*Prompt:*
An identical copy of the data below is needed.

(Records contained in a dataset)
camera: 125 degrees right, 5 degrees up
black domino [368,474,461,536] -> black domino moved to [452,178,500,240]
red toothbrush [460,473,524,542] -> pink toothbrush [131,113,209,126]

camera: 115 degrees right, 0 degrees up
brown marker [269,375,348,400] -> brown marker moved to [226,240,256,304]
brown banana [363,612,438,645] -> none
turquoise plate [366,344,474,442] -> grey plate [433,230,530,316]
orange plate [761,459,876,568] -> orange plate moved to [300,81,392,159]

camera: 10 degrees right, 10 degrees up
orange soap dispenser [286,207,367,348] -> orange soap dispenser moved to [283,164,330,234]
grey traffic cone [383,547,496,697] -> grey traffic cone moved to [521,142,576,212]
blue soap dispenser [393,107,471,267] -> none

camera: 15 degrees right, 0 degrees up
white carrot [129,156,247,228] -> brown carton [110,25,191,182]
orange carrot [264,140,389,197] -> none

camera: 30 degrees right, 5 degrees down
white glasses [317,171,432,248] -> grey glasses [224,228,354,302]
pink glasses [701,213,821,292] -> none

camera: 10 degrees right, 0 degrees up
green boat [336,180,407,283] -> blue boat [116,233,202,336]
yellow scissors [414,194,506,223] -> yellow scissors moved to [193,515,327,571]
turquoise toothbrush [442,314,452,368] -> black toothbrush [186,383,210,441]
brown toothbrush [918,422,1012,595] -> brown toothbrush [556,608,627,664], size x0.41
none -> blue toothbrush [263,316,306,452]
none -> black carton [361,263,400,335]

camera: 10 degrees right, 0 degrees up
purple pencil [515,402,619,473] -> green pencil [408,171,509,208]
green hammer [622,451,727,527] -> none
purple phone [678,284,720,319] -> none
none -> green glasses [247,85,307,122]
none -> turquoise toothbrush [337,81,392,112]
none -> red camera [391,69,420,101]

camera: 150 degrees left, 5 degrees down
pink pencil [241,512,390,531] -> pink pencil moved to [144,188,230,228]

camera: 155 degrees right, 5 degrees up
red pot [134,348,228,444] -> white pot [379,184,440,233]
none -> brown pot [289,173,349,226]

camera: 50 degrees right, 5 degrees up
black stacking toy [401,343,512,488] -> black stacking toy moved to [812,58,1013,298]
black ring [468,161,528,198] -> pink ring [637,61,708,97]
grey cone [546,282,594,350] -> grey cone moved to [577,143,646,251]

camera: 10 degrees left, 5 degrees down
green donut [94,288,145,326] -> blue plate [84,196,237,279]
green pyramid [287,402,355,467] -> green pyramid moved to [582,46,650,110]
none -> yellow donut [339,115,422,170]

*Task response:*
camera: 125 degrees right, 5 degrees up
black domino [368,474,461,536] -> black domino moved to [452,178,500,240]
red toothbrush [460,473,524,542] -> pink toothbrush [131,113,209,126]

camera: 115 degrees right, 0 degrees up
brown marker [269,375,348,400] -> brown marker moved to [226,240,256,304]
brown banana [363,612,438,645] -> none
turquoise plate [366,344,474,442] -> grey plate [433,230,530,316]
orange plate [761,459,876,568] -> orange plate moved to [300,81,392,159]

camera: 10 degrees right, 10 degrees up
orange soap dispenser [286,207,367,348] -> orange soap dispenser moved to [283,164,330,234]
grey traffic cone [383,547,496,697] -> grey traffic cone moved to [521,142,576,212]
blue soap dispenser [393,107,471,267] -> none

camera: 15 degrees right, 0 degrees up
white carrot [129,156,247,228] -> brown carton [110,25,191,182]
orange carrot [264,140,389,197] -> none

camera: 30 degrees right, 5 degrees down
white glasses [317,171,432,248] -> grey glasses [224,228,354,302]
pink glasses [701,213,821,292] -> none

camera: 10 degrees right, 0 degrees up
green boat [336,180,407,283] -> blue boat [116,233,202,336]
yellow scissors [414,194,506,223] -> yellow scissors moved to [193,515,327,571]
turquoise toothbrush [442,314,452,368] -> black toothbrush [186,383,210,441]
brown toothbrush [918,422,1012,595] -> brown toothbrush [556,608,627,664], size x0.41
none -> blue toothbrush [263,316,306,452]
none -> black carton [361,263,400,335]

camera: 10 degrees right, 0 degrees up
purple pencil [515,402,619,473] -> green pencil [408,171,509,208]
green hammer [622,451,727,527] -> none
purple phone [678,284,720,319] -> none
none -> green glasses [247,85,307,122]
none -> turquoise toothbrush [337,81,392,112]
none -> red camera [391,69,420,101]

camera: 150 degrees left, 5 degrees down
pink pencil [241,512,390,531] -> pink pencil moved to [144,188,230,228]

camera: 155 degrees right, 5 degrees up
red pot [134,348,228,444] -> white pot [379,184,440,233]
none -> brown pot [289,173,349,226]

camera: 50 degrees right, 5 degrees up
black stacking toy [401,343,512,488] -> black stacking toy moved to [812,58,1013,298]
black ring [468,161,528,198] -> pink ring [637,61,708,97]
grey cone [546,282,594,350] -> grey cone moved to [577,143,646,251]

camera: 10 degrees left, 5 degrees down
green donut [94,288,145,326] -> blue plate [84,196,237,279]
green pyramid [287,402,355,467] -> green pyramid moved to [582,46,650,110]
none -> yellow donut [339,115,422,170]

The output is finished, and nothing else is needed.